*** EXERCISE MATERIALS

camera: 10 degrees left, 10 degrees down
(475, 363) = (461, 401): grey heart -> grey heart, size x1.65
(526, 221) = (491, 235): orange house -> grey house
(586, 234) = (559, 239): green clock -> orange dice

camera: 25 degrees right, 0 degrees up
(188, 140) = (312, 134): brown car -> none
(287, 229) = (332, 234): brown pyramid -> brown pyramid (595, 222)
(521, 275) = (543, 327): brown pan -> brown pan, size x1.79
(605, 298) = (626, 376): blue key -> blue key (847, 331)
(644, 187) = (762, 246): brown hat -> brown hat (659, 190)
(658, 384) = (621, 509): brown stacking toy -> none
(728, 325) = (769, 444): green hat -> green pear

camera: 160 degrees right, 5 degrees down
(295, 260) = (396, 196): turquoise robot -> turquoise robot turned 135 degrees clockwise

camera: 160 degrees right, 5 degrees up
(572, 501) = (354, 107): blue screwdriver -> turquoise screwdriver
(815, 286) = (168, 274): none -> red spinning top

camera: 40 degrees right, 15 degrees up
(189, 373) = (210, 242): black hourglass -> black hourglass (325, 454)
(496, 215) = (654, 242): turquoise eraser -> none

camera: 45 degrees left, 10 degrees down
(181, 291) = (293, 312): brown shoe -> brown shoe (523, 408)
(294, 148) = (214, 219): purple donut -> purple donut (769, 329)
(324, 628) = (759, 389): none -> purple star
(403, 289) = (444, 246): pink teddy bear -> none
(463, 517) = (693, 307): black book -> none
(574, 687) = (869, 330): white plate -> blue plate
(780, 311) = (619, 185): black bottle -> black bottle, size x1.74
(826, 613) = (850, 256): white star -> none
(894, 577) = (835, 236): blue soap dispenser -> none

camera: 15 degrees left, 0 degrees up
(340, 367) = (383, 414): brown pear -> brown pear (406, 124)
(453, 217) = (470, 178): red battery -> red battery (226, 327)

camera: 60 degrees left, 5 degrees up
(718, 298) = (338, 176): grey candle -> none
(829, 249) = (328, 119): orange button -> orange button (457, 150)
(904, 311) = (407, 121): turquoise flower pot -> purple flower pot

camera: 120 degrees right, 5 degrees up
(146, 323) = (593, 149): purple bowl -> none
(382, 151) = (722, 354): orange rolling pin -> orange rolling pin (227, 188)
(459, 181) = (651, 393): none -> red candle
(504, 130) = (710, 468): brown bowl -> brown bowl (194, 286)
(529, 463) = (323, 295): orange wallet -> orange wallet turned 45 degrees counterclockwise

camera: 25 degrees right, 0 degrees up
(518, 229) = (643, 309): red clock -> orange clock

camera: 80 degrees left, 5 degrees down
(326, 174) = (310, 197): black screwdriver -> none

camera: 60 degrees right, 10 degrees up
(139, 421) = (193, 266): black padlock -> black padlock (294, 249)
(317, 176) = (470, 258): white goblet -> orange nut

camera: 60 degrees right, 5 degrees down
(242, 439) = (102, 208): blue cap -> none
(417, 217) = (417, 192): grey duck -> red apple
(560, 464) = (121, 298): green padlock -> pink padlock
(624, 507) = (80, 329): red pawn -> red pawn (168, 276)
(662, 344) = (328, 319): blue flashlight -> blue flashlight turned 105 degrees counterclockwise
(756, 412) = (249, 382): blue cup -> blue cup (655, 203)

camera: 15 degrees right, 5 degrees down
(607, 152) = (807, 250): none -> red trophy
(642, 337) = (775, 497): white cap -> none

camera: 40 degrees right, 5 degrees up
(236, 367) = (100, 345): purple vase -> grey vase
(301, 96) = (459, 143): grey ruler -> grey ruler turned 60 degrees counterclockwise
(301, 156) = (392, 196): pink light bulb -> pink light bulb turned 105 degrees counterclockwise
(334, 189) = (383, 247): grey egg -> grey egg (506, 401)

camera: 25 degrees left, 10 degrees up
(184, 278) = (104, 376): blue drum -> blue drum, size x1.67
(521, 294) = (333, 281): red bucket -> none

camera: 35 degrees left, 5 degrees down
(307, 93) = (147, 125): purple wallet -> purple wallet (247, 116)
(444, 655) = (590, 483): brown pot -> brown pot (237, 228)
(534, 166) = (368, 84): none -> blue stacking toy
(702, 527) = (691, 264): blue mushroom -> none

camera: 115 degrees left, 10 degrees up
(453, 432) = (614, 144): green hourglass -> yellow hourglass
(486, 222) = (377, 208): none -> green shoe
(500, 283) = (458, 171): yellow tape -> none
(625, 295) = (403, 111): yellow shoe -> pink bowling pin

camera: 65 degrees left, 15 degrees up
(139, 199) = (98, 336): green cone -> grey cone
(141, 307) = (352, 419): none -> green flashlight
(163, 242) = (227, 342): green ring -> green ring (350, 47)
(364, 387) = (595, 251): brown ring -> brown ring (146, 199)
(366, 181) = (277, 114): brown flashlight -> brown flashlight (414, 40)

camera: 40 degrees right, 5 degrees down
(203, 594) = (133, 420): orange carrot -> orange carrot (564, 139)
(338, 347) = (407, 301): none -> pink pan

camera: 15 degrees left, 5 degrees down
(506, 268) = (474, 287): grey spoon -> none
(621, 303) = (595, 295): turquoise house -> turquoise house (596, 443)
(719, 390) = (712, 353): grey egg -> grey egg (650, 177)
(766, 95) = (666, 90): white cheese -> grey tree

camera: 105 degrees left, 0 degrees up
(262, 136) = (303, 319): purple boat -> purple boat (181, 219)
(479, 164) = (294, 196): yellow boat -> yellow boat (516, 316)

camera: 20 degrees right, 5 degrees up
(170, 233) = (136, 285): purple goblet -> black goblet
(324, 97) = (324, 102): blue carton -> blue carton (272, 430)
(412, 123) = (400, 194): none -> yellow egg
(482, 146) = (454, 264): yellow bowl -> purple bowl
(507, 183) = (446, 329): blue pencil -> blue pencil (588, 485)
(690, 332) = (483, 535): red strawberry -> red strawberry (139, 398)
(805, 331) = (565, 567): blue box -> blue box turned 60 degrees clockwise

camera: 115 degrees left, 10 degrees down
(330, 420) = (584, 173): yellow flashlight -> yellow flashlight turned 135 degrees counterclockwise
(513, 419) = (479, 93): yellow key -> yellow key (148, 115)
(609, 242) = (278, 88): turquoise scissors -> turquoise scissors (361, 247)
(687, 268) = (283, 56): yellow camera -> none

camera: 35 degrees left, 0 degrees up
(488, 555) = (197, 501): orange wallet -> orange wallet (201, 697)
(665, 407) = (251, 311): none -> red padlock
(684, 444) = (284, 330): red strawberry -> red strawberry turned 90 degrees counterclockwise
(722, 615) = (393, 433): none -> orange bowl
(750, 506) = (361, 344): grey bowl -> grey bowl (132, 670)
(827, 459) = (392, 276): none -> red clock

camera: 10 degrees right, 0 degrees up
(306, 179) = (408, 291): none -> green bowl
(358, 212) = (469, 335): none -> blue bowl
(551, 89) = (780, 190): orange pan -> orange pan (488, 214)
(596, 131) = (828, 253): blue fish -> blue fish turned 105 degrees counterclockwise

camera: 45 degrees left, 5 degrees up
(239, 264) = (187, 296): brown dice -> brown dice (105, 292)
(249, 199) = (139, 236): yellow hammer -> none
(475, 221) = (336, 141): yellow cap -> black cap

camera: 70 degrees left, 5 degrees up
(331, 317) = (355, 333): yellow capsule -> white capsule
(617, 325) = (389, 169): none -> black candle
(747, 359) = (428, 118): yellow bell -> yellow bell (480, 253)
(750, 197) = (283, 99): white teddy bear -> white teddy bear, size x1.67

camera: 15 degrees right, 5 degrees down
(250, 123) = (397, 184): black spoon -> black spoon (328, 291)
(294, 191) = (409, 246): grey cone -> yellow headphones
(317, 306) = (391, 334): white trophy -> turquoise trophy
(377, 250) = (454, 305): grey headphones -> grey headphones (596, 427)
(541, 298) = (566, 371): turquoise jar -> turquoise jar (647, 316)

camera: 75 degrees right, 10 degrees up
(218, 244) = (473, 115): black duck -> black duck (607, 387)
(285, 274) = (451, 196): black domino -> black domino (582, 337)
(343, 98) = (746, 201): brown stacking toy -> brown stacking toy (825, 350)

******

### EXERCISE INSTRUCTIONS
The range runs from the line with "camera: 40 degrees right, 15 degrees up" up to and including the line with "(181, 291) = (293, 312): brown" in the listing above; please write out exactly those lines and nothing more.

### ANSWER SECTION
camera: 40 degrees right, 15 degrees up
(189, 373) = (210, 242): black hourglass -> black hourglass (325, 454)
(496, 215) = (654, 242): turquoise eraser -> none

camera: 45 degrees left, 10 degrees down
(181, 291) = (293, 312): brown shoe -> brown shoe (523, 408)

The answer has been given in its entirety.